▸ TASK GOAL
Could you copy every line of the data that contains "none"?

- - -

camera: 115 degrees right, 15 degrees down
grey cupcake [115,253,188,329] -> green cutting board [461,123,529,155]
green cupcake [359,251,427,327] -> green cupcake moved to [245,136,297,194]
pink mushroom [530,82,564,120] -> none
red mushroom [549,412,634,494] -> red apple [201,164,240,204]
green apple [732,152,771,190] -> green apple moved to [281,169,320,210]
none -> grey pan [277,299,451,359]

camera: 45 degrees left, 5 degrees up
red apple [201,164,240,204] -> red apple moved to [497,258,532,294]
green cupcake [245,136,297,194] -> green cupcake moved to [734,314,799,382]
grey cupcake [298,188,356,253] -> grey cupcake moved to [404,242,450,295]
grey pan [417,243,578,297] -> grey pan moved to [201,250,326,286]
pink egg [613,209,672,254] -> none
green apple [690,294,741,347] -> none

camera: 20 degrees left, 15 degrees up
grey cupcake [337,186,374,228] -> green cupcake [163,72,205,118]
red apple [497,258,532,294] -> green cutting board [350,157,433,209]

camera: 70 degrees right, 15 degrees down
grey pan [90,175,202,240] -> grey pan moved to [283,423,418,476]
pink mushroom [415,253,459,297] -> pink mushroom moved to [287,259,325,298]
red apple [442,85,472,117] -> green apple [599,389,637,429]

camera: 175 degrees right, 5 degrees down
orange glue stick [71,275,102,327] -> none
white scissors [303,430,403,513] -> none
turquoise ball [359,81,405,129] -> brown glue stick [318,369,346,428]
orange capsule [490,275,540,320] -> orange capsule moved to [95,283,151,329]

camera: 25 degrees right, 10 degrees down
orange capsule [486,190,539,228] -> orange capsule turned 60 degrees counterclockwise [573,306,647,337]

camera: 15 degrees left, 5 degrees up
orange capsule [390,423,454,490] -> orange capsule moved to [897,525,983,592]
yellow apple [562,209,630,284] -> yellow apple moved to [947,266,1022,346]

- - -

▸ SOLVED PROBLEM
pink mushroom [530,82,564,120] -> none
none -> grey pan [277,299,451,359]
pink egg [613,209,672,254] -> none
green apple [690,294,741,347] -> none
orange glue stick [71,275,102,327] -> none
white scissors [303,430,403,513] -> none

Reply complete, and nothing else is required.